### [Work order]
Transcribe exactly the lines that begin the material and continue through the line containing "(900, 358) = (875, 547): red". Leave out whatever follows.
══ Input data ══
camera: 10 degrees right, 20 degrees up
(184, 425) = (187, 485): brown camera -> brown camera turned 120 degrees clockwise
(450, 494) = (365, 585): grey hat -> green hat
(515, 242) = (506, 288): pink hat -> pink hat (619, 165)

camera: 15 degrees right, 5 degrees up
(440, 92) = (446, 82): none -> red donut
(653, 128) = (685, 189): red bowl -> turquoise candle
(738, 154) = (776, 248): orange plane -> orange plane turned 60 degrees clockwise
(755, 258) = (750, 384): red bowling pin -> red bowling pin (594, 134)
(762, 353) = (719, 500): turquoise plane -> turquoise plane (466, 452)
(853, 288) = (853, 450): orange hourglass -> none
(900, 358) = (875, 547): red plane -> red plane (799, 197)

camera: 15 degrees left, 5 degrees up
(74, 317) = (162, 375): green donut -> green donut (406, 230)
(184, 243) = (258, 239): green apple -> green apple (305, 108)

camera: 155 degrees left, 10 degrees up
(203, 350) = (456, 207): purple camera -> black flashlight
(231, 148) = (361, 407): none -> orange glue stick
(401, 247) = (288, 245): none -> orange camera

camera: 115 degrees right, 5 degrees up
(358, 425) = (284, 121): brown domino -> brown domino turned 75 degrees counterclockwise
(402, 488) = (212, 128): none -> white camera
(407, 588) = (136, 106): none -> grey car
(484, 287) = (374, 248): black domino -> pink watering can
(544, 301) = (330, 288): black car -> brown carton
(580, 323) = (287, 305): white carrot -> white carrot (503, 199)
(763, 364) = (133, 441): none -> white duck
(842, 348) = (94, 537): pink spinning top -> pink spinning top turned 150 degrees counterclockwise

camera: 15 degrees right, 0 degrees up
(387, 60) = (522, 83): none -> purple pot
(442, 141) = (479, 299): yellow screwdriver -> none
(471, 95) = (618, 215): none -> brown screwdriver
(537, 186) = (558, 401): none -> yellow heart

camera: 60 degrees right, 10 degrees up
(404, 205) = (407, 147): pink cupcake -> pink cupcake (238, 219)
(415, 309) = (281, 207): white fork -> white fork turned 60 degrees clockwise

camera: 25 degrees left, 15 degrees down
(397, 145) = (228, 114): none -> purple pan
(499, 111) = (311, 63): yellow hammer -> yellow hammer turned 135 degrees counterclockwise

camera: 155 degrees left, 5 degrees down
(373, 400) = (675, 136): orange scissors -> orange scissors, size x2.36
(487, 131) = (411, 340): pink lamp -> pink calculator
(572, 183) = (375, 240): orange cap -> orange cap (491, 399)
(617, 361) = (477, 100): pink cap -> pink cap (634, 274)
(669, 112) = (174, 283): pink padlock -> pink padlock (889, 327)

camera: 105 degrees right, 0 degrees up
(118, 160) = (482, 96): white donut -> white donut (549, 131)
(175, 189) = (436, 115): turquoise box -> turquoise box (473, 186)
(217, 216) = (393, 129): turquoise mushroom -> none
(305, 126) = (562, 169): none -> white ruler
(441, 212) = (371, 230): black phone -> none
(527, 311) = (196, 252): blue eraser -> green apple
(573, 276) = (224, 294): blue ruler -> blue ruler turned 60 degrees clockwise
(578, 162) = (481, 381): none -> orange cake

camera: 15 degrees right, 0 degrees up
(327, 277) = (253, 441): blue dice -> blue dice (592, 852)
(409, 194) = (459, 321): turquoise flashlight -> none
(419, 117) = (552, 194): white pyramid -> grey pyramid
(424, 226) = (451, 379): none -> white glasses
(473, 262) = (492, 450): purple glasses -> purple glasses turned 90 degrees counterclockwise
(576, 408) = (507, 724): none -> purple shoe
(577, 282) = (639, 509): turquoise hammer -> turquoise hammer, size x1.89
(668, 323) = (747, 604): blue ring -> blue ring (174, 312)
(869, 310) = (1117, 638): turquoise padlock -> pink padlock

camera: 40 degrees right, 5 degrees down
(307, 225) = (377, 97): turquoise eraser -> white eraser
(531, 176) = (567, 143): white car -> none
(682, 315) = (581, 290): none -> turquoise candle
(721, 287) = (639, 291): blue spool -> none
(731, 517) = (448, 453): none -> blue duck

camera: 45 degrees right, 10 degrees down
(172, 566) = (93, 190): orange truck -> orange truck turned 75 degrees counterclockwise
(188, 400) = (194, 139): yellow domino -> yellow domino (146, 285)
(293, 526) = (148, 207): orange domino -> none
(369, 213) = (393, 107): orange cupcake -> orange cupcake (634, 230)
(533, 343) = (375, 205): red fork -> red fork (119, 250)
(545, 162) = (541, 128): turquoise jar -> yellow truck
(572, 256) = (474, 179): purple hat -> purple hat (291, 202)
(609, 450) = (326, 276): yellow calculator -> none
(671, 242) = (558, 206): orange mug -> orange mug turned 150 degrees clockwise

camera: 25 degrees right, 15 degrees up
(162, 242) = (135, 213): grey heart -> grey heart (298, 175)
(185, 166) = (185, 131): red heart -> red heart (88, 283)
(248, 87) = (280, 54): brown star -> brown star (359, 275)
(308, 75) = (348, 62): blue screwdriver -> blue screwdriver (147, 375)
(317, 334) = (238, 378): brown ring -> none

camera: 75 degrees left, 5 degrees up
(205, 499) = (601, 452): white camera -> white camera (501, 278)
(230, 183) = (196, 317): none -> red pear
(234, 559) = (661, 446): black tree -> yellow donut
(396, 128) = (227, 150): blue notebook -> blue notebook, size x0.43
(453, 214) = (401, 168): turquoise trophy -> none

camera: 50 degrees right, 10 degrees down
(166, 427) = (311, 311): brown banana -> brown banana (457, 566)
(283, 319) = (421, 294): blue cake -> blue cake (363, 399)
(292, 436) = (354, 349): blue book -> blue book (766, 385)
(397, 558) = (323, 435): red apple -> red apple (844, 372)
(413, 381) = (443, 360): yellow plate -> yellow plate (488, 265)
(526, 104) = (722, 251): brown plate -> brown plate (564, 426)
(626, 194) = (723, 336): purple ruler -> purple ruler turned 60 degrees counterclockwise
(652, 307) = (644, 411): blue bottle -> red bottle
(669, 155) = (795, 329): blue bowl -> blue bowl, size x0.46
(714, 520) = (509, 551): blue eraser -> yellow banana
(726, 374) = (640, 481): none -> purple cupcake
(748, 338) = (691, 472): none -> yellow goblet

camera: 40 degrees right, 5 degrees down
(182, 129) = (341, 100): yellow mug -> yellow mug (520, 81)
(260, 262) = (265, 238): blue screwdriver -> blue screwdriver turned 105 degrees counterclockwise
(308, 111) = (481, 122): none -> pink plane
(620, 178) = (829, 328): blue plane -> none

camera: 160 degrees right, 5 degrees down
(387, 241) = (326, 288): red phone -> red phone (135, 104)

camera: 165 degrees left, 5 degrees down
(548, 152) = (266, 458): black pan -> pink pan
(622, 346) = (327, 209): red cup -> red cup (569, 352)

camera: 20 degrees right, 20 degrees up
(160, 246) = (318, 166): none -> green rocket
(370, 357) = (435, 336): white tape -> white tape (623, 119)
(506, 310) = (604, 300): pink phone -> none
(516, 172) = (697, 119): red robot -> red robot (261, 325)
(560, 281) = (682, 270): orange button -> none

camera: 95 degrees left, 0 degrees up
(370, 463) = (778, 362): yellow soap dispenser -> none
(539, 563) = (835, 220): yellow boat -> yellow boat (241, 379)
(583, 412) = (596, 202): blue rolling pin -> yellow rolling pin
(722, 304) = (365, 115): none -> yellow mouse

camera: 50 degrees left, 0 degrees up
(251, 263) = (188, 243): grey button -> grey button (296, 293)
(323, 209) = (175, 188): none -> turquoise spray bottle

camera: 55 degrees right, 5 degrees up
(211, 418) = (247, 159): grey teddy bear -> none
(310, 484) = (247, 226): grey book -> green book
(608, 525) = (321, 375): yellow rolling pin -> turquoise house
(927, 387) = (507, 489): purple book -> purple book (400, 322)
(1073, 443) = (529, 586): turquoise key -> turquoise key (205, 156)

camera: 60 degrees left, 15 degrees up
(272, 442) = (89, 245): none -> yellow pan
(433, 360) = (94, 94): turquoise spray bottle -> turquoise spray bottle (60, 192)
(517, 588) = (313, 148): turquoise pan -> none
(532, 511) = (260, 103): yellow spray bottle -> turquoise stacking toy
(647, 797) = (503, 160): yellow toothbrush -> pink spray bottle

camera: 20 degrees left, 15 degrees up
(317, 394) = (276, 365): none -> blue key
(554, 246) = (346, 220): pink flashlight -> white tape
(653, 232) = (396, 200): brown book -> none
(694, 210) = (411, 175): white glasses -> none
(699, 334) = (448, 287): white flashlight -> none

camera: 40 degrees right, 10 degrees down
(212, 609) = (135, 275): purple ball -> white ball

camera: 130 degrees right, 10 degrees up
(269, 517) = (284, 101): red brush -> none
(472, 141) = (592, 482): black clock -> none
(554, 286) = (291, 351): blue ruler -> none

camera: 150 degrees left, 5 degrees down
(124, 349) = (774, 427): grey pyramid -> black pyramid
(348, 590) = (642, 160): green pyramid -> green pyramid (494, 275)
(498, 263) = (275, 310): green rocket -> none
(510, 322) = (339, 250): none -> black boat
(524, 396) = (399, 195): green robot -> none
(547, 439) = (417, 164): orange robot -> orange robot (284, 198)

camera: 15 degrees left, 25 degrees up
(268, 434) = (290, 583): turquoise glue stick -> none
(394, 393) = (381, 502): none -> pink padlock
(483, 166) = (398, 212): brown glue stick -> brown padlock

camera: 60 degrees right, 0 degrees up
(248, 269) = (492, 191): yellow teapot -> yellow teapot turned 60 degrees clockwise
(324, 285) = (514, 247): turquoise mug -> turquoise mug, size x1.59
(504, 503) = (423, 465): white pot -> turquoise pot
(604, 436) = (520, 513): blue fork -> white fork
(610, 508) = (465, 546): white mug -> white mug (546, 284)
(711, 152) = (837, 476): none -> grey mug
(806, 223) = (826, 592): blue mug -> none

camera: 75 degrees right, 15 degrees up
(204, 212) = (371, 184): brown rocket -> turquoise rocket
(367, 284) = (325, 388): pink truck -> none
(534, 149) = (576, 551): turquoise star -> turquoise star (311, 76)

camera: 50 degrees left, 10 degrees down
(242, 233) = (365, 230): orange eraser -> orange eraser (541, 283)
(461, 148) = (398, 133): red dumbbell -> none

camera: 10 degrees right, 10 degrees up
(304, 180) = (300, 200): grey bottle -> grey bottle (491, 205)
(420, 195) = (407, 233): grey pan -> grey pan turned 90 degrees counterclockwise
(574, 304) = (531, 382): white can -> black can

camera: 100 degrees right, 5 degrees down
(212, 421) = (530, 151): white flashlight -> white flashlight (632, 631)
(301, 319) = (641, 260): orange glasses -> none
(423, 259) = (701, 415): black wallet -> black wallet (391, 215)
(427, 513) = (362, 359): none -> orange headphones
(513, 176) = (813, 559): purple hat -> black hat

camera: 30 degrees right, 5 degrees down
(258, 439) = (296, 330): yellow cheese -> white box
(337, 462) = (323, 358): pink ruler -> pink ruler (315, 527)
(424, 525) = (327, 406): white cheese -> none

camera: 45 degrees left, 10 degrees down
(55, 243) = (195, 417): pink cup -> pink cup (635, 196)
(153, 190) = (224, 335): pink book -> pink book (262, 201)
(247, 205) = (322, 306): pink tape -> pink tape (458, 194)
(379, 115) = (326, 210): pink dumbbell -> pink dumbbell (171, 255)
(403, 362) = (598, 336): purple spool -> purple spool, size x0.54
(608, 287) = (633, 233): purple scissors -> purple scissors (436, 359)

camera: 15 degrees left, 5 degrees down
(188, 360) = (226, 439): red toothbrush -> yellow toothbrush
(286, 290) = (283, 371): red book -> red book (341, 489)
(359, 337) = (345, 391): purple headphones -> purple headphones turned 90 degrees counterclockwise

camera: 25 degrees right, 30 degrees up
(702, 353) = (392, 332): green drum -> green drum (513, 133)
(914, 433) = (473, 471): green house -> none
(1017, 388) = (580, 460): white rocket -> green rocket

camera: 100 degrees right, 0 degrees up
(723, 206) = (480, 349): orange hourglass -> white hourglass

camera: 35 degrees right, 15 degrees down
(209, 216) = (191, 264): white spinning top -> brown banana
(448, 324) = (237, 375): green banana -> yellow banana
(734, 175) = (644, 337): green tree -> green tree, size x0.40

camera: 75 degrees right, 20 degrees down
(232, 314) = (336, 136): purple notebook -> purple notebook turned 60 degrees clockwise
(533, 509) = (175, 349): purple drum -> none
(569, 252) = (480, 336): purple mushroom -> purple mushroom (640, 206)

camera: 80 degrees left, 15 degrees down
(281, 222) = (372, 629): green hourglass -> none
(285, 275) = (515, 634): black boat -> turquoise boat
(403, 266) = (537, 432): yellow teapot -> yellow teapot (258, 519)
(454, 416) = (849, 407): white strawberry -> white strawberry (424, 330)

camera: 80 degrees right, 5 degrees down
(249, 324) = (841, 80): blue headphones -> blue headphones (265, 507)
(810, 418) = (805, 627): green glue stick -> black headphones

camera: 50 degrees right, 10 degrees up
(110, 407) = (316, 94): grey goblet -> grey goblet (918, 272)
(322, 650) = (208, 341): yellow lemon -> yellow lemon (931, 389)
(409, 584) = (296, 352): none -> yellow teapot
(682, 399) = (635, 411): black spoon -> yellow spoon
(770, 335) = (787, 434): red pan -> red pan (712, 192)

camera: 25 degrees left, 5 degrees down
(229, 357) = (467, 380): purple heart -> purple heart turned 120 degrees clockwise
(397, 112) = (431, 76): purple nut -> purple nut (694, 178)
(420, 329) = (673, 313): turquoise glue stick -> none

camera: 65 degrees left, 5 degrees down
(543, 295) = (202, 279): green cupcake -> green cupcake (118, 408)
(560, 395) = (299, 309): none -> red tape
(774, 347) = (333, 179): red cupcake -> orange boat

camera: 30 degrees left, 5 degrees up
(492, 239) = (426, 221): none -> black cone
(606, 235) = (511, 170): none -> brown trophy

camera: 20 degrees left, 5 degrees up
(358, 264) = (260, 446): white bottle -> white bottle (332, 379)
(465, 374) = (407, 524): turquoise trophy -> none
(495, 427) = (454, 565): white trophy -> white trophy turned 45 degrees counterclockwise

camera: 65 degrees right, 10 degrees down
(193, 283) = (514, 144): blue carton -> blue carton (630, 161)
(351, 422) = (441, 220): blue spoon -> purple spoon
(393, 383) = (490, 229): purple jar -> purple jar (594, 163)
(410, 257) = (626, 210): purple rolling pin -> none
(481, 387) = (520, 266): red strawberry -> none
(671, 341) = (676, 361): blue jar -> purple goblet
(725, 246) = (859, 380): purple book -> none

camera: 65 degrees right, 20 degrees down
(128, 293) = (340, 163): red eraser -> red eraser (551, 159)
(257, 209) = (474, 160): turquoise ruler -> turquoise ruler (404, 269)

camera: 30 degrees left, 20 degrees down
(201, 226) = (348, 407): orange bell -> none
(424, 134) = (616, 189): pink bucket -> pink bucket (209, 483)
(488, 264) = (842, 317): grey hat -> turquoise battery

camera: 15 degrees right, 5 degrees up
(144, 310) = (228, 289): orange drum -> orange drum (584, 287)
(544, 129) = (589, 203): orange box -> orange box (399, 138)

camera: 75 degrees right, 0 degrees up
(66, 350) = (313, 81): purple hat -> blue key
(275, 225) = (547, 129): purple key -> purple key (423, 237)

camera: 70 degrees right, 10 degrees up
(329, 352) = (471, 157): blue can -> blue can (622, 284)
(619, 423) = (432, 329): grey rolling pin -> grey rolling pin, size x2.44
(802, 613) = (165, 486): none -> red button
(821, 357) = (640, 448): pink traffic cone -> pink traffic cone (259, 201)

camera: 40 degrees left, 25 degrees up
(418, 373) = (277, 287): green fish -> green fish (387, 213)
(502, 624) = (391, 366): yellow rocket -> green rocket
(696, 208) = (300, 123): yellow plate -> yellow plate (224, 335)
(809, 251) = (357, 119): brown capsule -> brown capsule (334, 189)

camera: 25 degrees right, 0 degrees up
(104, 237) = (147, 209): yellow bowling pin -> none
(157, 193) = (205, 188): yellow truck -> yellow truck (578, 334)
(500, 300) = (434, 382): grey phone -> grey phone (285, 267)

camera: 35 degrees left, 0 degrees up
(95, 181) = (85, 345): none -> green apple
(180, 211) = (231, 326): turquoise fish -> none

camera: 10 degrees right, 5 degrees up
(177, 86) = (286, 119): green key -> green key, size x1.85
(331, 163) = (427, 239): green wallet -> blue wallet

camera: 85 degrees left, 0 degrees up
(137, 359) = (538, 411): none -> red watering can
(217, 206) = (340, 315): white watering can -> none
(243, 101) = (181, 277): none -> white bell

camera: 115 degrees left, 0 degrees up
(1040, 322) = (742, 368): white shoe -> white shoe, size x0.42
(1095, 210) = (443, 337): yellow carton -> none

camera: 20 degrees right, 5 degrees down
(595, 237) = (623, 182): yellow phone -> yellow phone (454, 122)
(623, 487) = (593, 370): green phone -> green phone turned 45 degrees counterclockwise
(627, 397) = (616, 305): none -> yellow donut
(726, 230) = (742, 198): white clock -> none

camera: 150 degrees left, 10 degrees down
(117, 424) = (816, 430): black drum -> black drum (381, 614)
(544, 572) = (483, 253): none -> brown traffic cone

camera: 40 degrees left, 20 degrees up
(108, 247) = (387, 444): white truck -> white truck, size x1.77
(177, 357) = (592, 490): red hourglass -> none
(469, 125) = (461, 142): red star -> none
═══
### [Reply]
camera: 10 degrees right, 20 degrees up
(184, 425) = (187, 485): brown camera -> brown camera turned 120 degrees clockwise
(450, 494) = (365, 585): grey hat -> green hat
(515, 242) = (506, 288): pink hat -> pink hat (619, 165)

camera: 15 degrees right, 5 degrees up
(440, 92) = (446, 82): none -> red donut
(653, 128) = (685, 189): red bowl -> turquoise candle
(738, 154) = (776, 248): orange plane -> orange plane turned 60 degrees clockwise
(755, 258) = (750, 384): red bowling pin -> red bowling pin (594, 134)
(762, 353) = (719, 500): turquoise plane -> turquoise plane (466, 452)
(853, 288) = (853, 450): orange hourglass -> none
(900, 358) = (875, 547): red plane -> red plane (799, 197)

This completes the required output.